● **What this task involves**
When you reproduce these records, keep every word exactly and drop the images.

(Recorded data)
◇ ◇ ◇

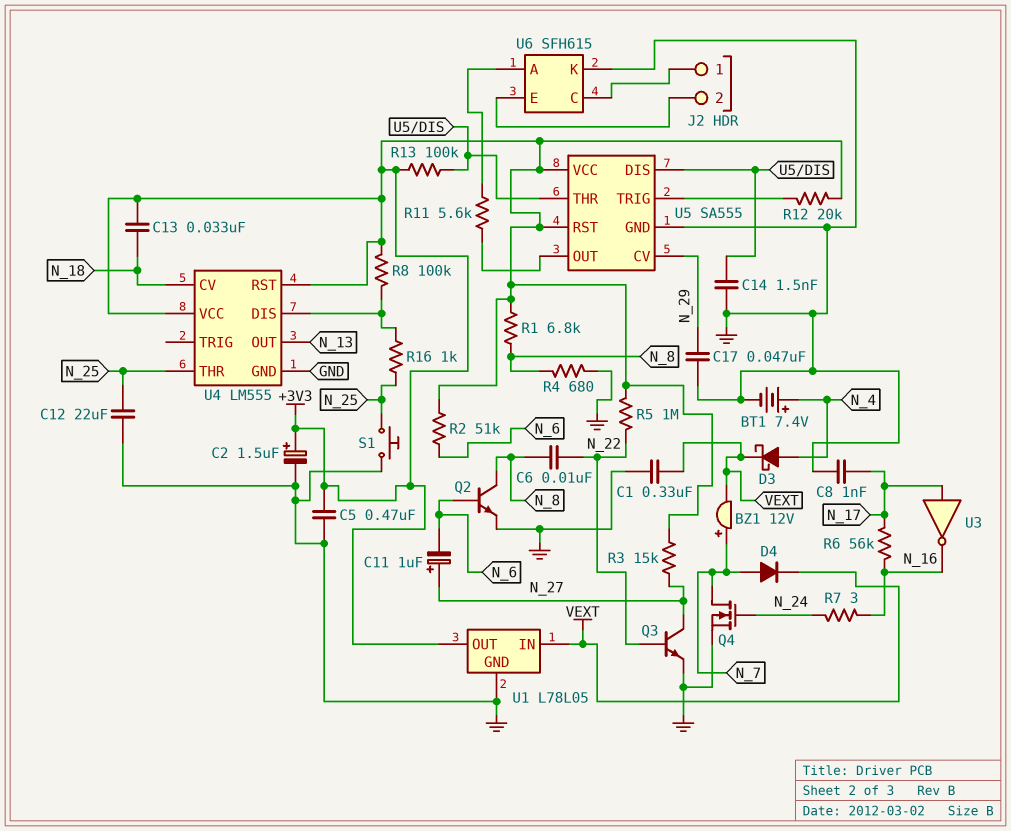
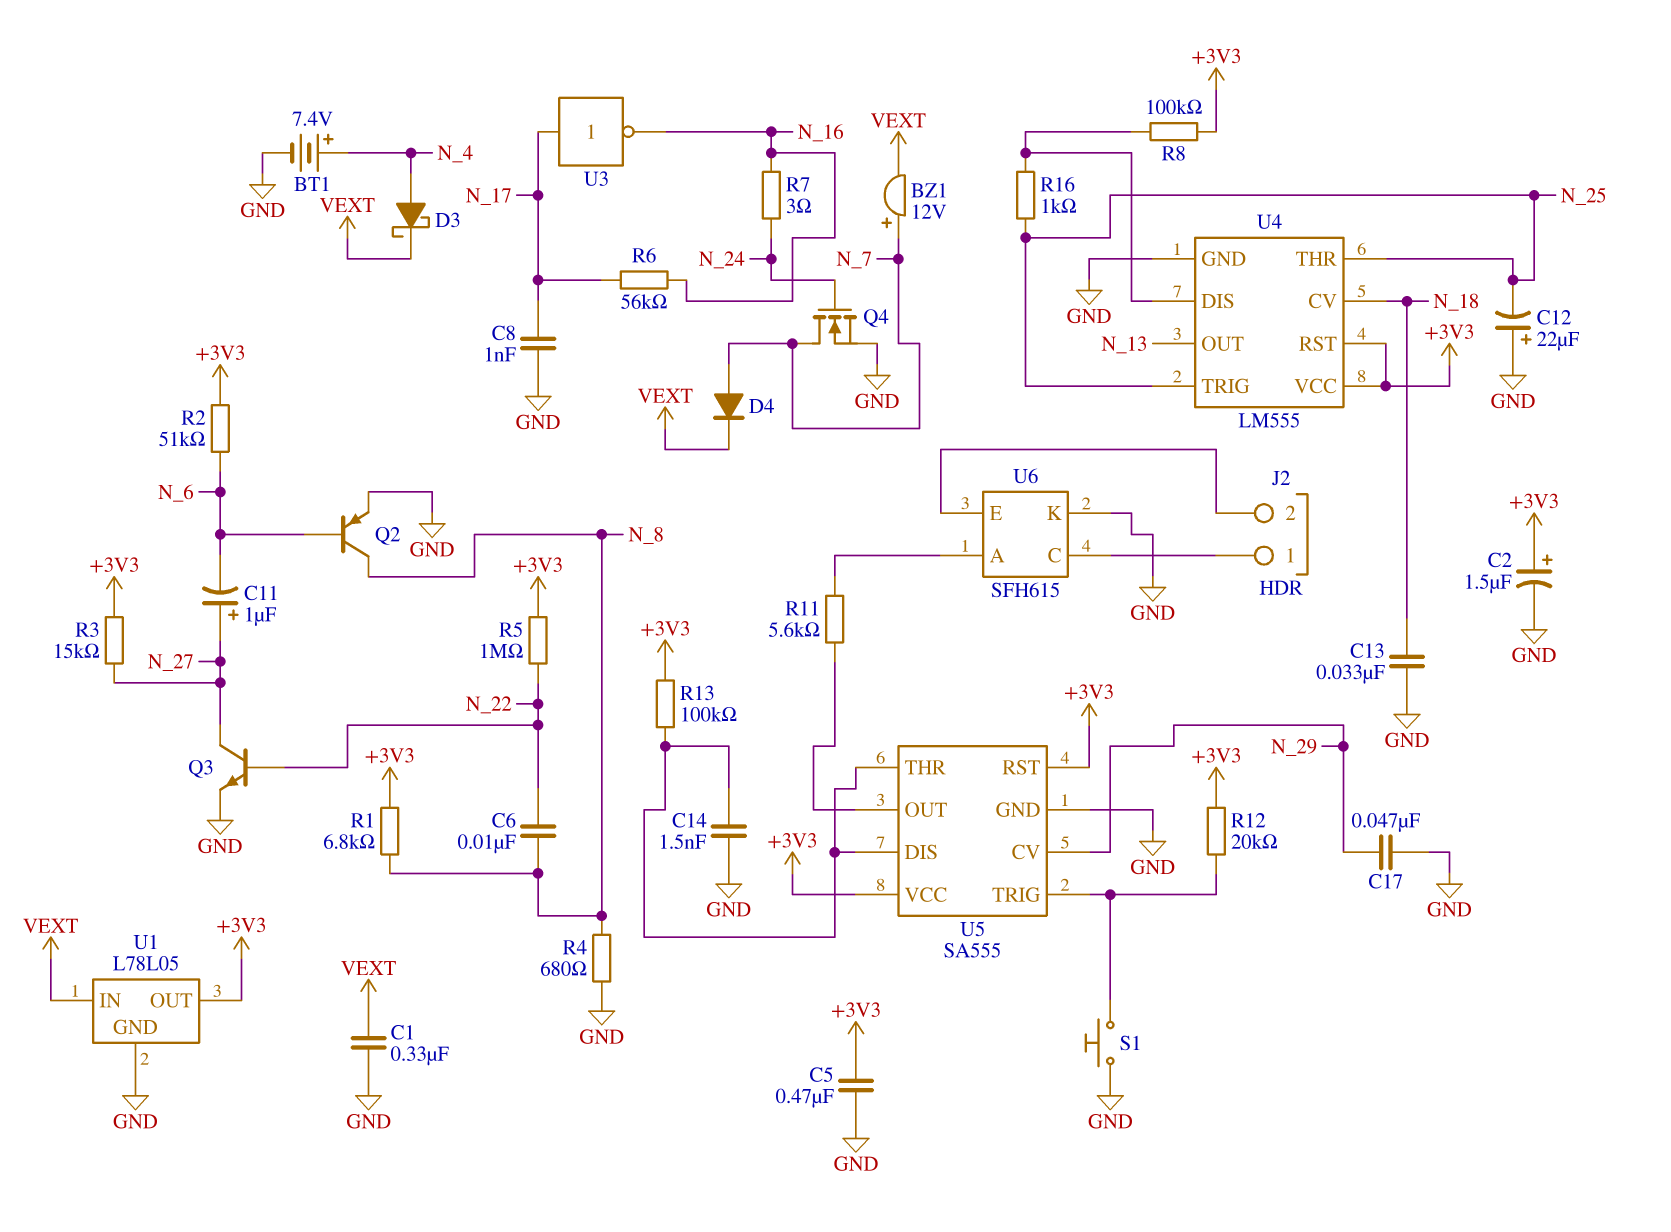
C12: 22uF (GND, N_25) -> 22uF (plus GND, minus N_25)
C13: 33nF (+3V3, N_18) -> 33nF (GND, N_18)
Q2: NPN (B N_6, C N_8, E GND) -> PNP (B N_6, C N_8, E GND)
S1: button (GND, N_25) -> button (GND, U5/TRIG)
U4 pin TRIG: none -> N_25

◇ ◇ ◇

● **Exercise output**
C12: 22uF (GND, N_25) -> 22uF (plus GND, minus N_25)
C13: 33nF (+3V3, N_18) -> 33nF (GND, N_18)
Q2: NPN (B N_6, C N_8, E GND) -> PNP (B N_6, C N_8, E GND)
S1: button (GND, N_25) -> button (GND, U5/TRIG)
U4 pin TRIG: none -> N_25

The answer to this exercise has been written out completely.